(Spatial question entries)
————————
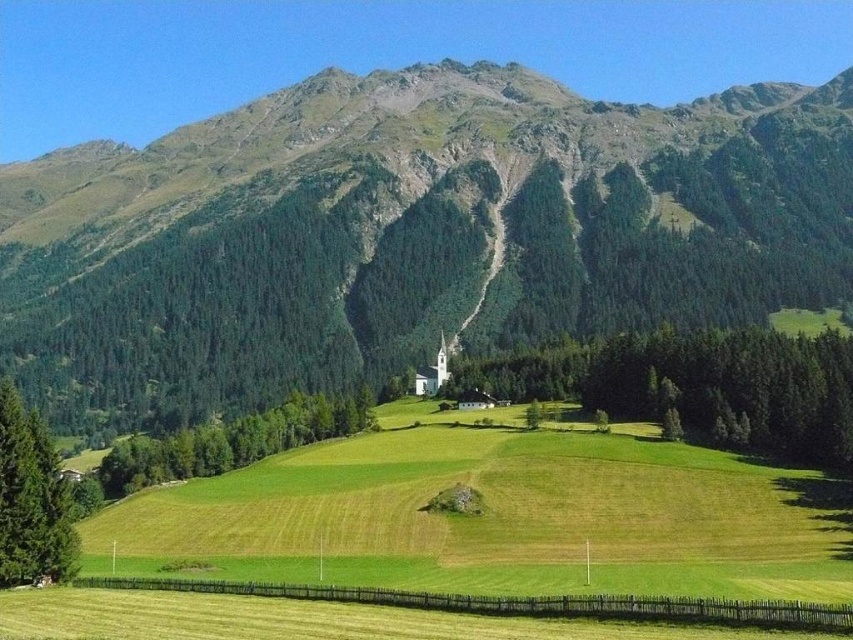
Who is lower down, green grassy mountain at center or green grassy field at center?

green grassy field at center is below.

Does point (253, 196) come closer to viewer compared to point (207, 525)?

No, (253, 196) is further to viewer.

Where is `green grassy mountain at center`? The height and width of the screenshot is (640, 853). green grassy mountain at center is located at coordinates (408, 234).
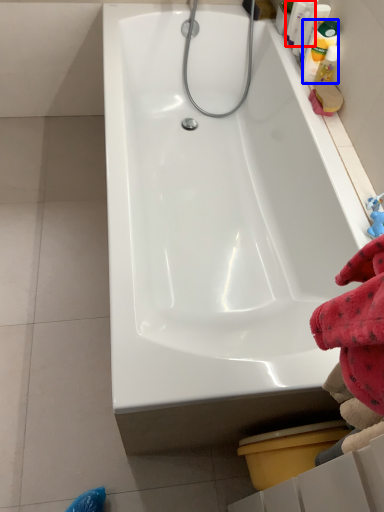
Question: Which object appears closest to the camera in this image, cleaning product (highlighted by a red box) or cleaning product (highlighted by a blue box)?

Choices:
 (A) cleaning product
 (B) cleaning product

Answer: (B)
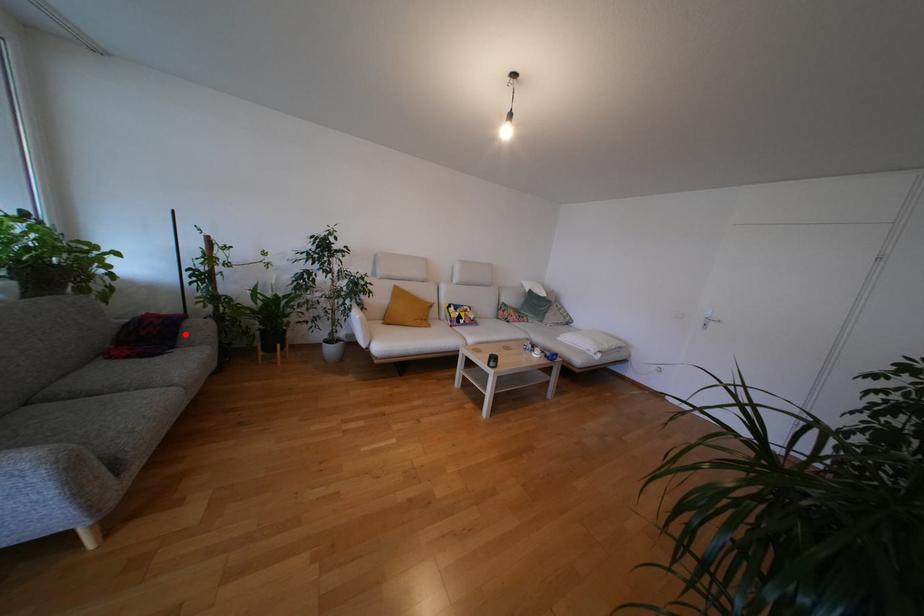
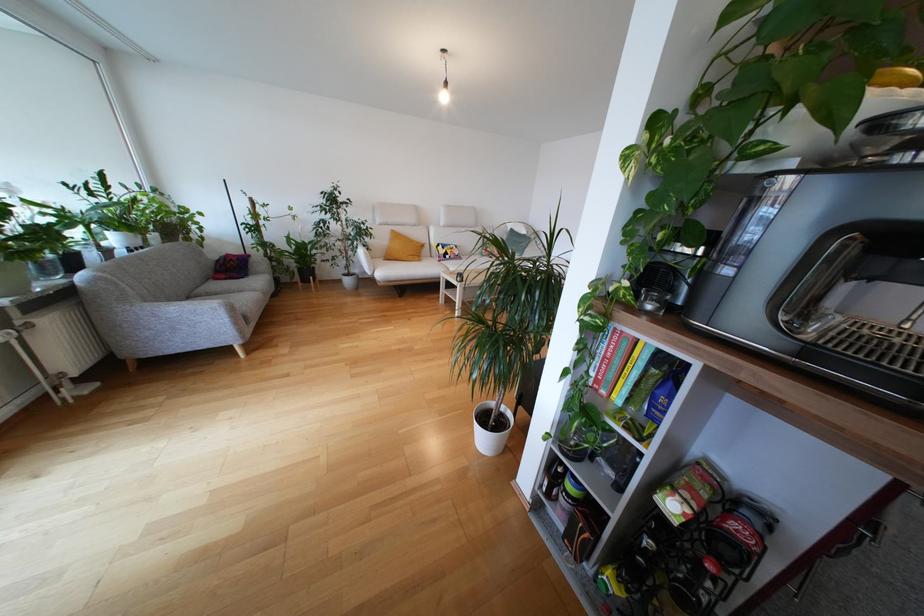
Question: I am providing you with two images of the same scene from different viewpoints. In image1, a red point is highlighted. Considering the same 3D point in image2, which of the following is correct?

Choices:
 (A) It is closer
 (B) It is farther

Answer: (A)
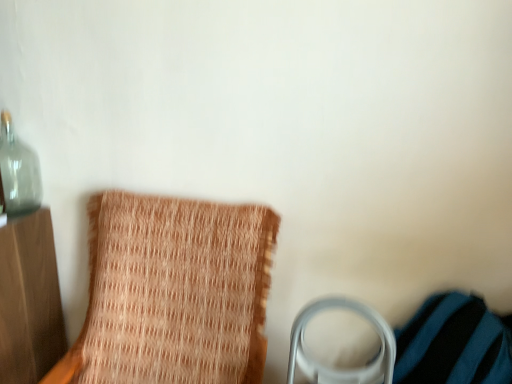
Question: Considering their positions, is transparent glass bottle at upper left located in front of or behind woven fabric chair at left?

Choices:
 (A) front
 (B) behind

Answer: (B)

Question: In terms of size, does transparent glass bottle at upper left appear bigger or smaller than woven fabric chair at left?

Choices:
 (A) big
 (B) small

Answer: (B)

Question: In terms of height, does transparent glass bottle at upper left look taller or shorter compared to woven fabric chair at left?

Choices:
 (A) tall
 (B) short

Answer: (B)

Question: Is woven fabric chair at left inside or outside of transparent glass bottle at upper left?

Choices:
 (A) outside
 (B) inside

Answer: (A)

Question: Is woven fabric chair at left taller or shorter than transparent glass bottle at upper left?

Choices:
 (A) tall
 (B) short

Answer: (A)

Question: Looking at the image, does woven fabric chair at left seem bigger or smaller compared to transparent glass bottle at upper left?

Choices:
 (A) big
 (B) small

Answer: (A)

Question: From a real-world perspective, relative to transparent glass bottle at upper left, is woven fabric chair at left vertically above or below?

Choices:
 (A) below
 (B) above

Answer: (A)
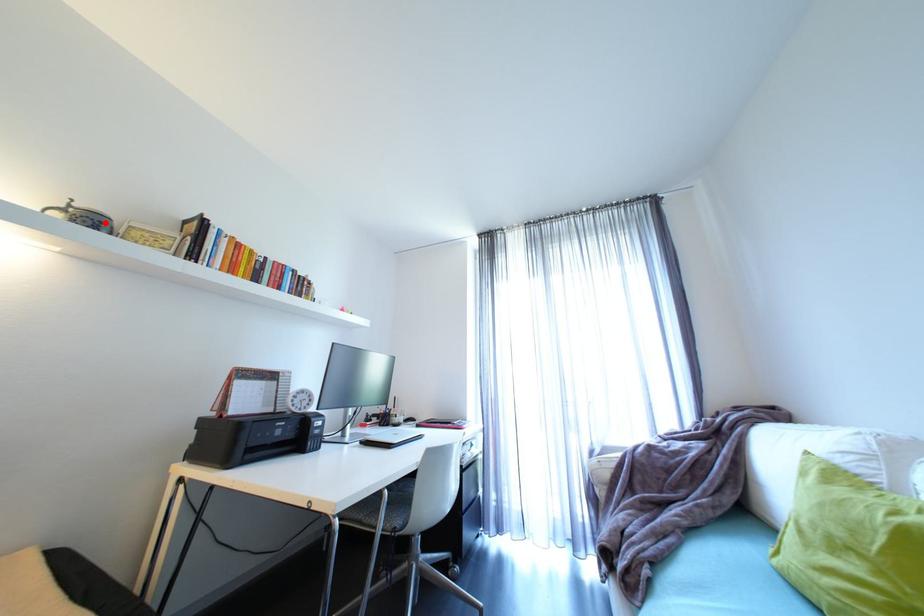
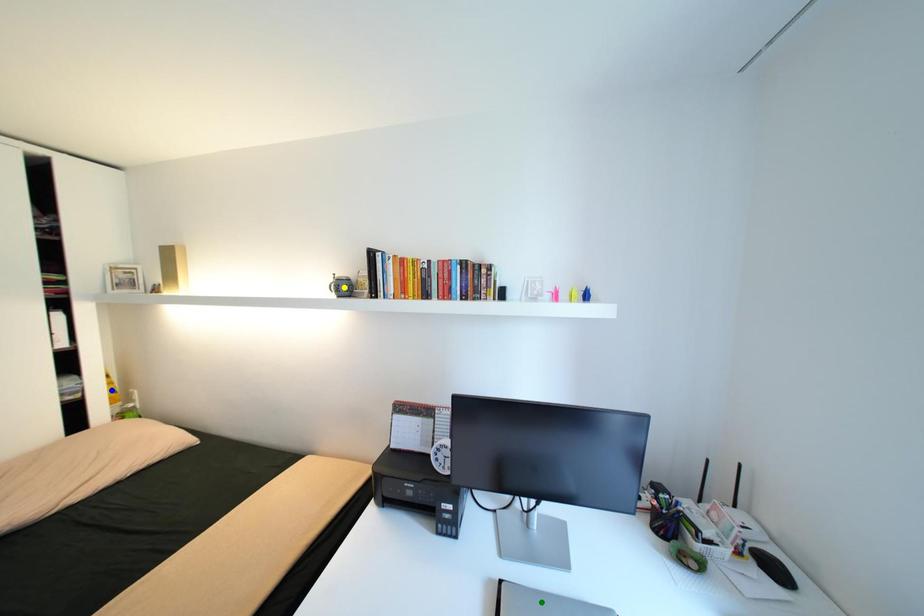
Question: I am providing you with two images of the same scene from different viewpoints. A red point is marked on the first image. You are given multiple points on the second image. Which mark in image 2 goes with the point in image 1?

Choices:
 (A) blue point
 (B) green point
 (C) yellow point

Answer: (C)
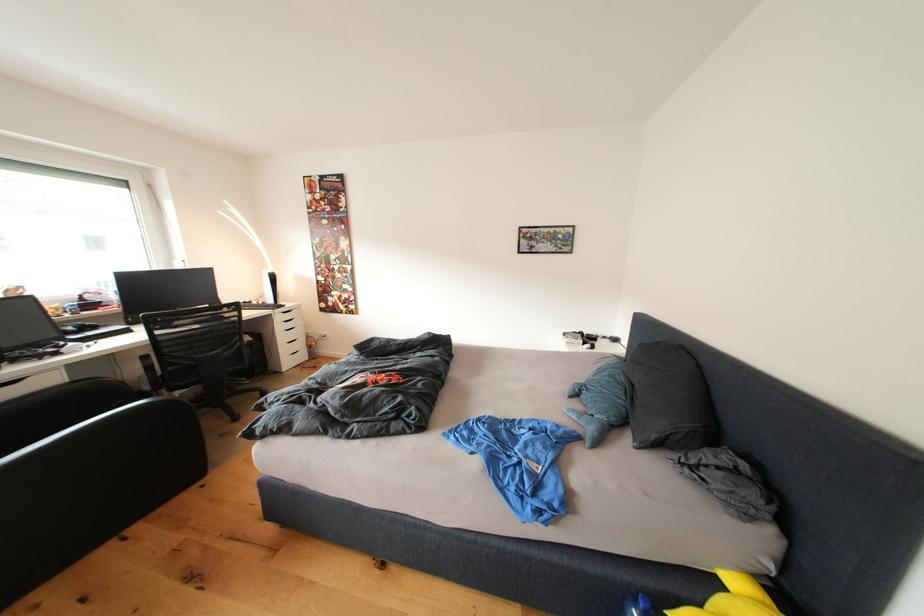
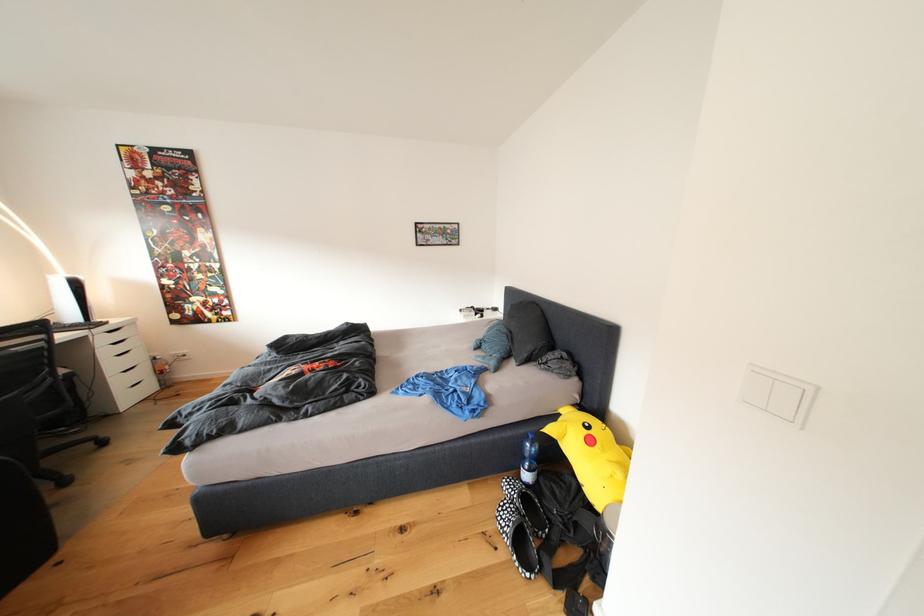
In the second image, find the point that corresponds to point 250,344 in the first image.

(63, 378)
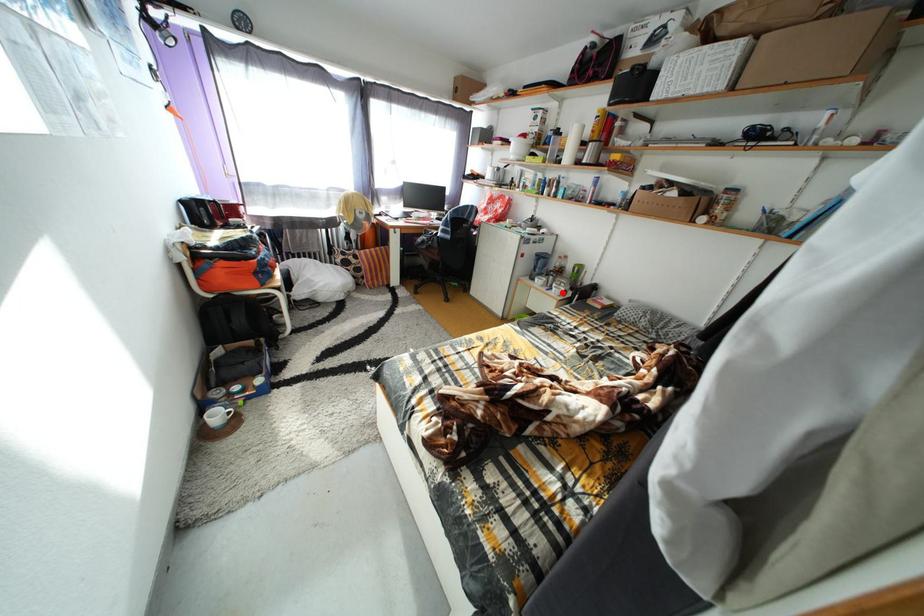
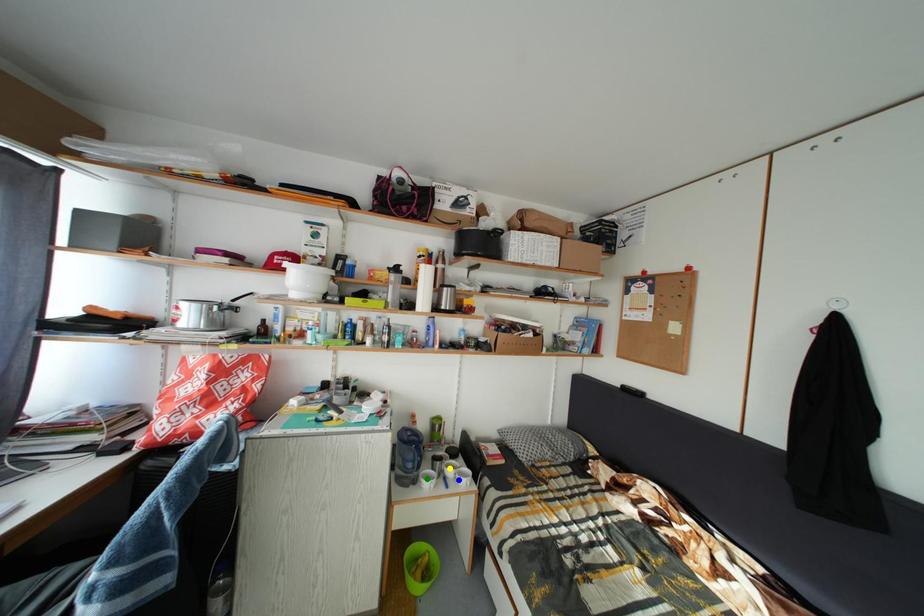
Question: I am providing you with two images of the same scene from different viewpoints. A red point is marked on the first image. You are given multiple points on the second image. In image 2, which mark is for the same physical point as the one in image 1?

Choices:
 (A) yellow point
 (B) green point
 (C) blue point

Answer: (C)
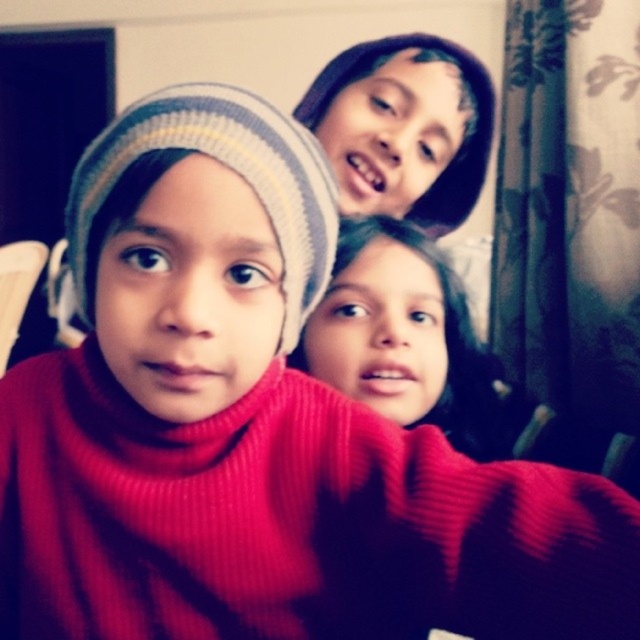
Is striped knit beanie at center taller than matte black beanie at upper center?

In fact, striped knit beanie at center may be shorter than matte black beanie at upper center.

Does striped knit beanie at center have a larger size compared to matte black beanie at upper center?

Incorrect, striped knit beanie at center is not larger than matte black beanie at upper center.

You are a GUI agent. You are given a task and a screenshot of the screen. Output one action in this format:
    pyautogui.click(x=<x>, y=<y>)
    Task: Click on the striped knit beanie at center
    This screenshot has height=640, width=640.
    Given the screenshot: What is the action you would take?
    pyautogui.click(x=228, y=168)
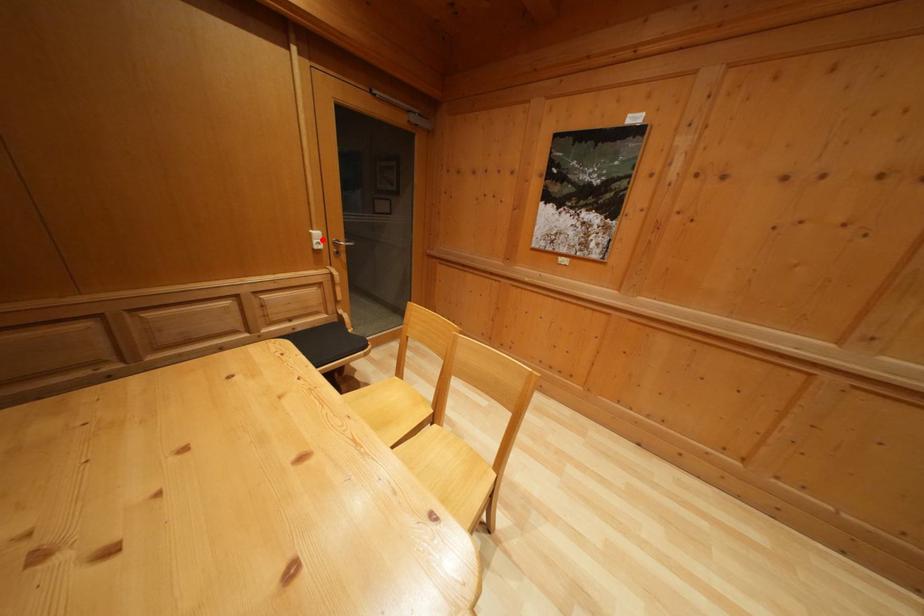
————————
Directions - Identify every line in the records above that contains the string "blue", treating uppercase and lowercase letters as distinct, and copy each such line in full.

Expected answer -
Question: Which object appears closest to the camera in this image, cleaning product (highlighted by a red box) or cleaning product (highlighted by a blue box)?
 (A) blue point
 (C) blue point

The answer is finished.